_TASK STATEMENT_.
Only one stretch of the data below is wanted: the lines starting at the one with "C4: 680nF (N19, N33) -> 150nF (N19, N33)" and ending at the one with "U102 pin OB: N008 -> N007", both included, given again exactly.

[AVAILABLE DATA — start]

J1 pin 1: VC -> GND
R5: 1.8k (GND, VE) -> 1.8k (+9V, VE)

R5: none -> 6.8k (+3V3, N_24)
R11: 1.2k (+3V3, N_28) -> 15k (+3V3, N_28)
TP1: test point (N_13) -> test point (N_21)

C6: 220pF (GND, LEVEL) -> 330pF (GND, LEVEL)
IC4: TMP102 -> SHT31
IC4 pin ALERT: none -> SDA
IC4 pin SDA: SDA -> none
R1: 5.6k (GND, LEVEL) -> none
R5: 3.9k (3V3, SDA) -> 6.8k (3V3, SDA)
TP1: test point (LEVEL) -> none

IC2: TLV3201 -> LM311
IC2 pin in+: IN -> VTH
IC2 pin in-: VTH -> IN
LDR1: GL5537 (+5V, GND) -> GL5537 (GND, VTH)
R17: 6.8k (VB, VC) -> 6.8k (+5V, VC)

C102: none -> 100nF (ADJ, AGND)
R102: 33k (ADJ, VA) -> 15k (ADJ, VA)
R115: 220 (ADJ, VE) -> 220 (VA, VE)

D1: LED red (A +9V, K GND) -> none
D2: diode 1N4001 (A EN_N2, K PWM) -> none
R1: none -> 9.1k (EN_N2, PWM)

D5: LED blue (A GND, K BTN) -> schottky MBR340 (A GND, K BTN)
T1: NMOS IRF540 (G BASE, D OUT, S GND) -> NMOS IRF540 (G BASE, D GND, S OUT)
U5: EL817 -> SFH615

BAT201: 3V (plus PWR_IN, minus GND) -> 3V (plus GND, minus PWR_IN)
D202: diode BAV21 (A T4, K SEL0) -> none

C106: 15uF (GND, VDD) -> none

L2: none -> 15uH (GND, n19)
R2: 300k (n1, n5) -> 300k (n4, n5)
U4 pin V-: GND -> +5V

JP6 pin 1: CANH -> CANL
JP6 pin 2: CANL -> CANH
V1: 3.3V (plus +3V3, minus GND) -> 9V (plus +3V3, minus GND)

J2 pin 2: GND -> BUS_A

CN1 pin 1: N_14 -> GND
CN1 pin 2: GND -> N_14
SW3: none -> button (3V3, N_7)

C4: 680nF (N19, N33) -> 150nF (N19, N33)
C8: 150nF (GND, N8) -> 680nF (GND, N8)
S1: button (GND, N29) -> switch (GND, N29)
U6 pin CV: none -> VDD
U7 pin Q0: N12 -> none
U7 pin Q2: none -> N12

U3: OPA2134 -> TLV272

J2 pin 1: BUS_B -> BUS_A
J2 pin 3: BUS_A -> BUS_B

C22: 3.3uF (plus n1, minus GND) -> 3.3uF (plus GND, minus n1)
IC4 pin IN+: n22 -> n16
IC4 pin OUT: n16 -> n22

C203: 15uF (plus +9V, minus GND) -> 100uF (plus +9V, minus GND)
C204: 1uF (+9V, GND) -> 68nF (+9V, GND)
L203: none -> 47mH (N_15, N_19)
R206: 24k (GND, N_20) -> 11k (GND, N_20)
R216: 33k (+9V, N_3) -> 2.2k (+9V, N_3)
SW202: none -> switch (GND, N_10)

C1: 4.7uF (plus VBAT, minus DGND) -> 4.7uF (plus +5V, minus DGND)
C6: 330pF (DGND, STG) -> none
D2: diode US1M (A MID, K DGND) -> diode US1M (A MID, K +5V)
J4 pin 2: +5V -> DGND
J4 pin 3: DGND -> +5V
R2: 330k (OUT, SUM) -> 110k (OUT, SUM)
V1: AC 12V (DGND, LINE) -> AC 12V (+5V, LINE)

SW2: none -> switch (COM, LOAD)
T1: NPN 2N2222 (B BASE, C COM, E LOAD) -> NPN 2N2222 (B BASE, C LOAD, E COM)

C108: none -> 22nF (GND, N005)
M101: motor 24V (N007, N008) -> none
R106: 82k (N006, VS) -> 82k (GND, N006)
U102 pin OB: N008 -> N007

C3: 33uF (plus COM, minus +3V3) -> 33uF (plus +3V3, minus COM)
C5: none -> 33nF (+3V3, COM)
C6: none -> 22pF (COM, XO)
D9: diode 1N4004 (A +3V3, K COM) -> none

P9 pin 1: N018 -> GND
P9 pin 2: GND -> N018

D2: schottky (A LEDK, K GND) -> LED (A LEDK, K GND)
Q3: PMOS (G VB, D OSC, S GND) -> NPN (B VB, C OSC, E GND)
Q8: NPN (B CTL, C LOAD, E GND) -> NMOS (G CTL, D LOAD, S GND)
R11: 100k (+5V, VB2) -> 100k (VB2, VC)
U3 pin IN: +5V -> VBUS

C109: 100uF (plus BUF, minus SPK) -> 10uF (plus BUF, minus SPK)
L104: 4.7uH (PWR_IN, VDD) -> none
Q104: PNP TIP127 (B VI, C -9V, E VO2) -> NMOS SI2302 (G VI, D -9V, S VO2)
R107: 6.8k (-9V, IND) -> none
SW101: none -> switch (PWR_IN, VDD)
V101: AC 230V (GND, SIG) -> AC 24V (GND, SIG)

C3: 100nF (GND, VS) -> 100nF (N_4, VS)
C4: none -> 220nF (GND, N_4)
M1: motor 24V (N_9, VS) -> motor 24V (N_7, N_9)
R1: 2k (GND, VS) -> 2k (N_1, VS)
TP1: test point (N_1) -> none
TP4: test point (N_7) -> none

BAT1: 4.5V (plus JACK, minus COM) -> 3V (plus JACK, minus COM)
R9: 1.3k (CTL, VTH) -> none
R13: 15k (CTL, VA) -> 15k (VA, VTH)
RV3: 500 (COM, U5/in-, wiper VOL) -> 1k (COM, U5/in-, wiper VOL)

[AVAILABLE DATA — finish]

_ANSWER_.
C4: 680nF (N19, N33) -> 150nF (N19, N33)
C8: 150nF (GND, N8) -> 680nF (GND, N8)
S1: button (GND, N29) -> switch (GND, N29)
U6 pin CV: none -> VDD
U7 pin Q0: N12 -> none
U7 pin Q2: none -> N12

U3: OPA2134 -> TLV272

J2 pin 1: BUS_B -> BUS_A
J2 pin 3: BUS_A -> BUS_B

C22: 3.3uF (plus n1, minus GND) -> 3.3uF (plus GND, minus n1)
IC4 pin IN+: n22 -> n16
IC4 pin OUT: n16 -> n22

C203: 15uF (plus +9V, minus GND) -> 100uF (plus +9V, minus GND)
C204: 1uF (+9V, GND) -> 68nF (+9V, GND)
L203: none -> 47mH (N_15, N_19)
R206: 24k (GND, N_20) -> 11k (GND, N_20)
R216: 33k (+9V, N_3) -> 2.2k (+9V, N_3)
SW202: none -> switch (GND, N_10)

C1: 4.7uF (plus VBAT, minus DGND) -> 4.7uF (plus +5V, minus DGND)
C6: 330pF (DGND, STG) -> none
D2: diode US1M (A MID, K DGND) -> diode US1M (A MID, K +5V)
J4 pin 2: +5V -> DGND
J4 pin 3: DGND -> +5V
R2: 330k (OUT, SUM) -> 110k (OUT, SUM)
V1: AC 12V (DGND, LINE) -> AC 12V (+5V, LINE)

SW2: none -> switch (COM, LOAD)
T1: NPN 2N2222 (B BASE, C COM, E LOAD) -> NPN 2N2222 (B BASE, C LOAD, E COM)

C108: none -> 22nF (GND, N005)
M101: motor 24V (N007, N008) -> none
R106: 82k (N006, VS) -> 82k (GND, N006)
U102 pin OB: N008 -> N007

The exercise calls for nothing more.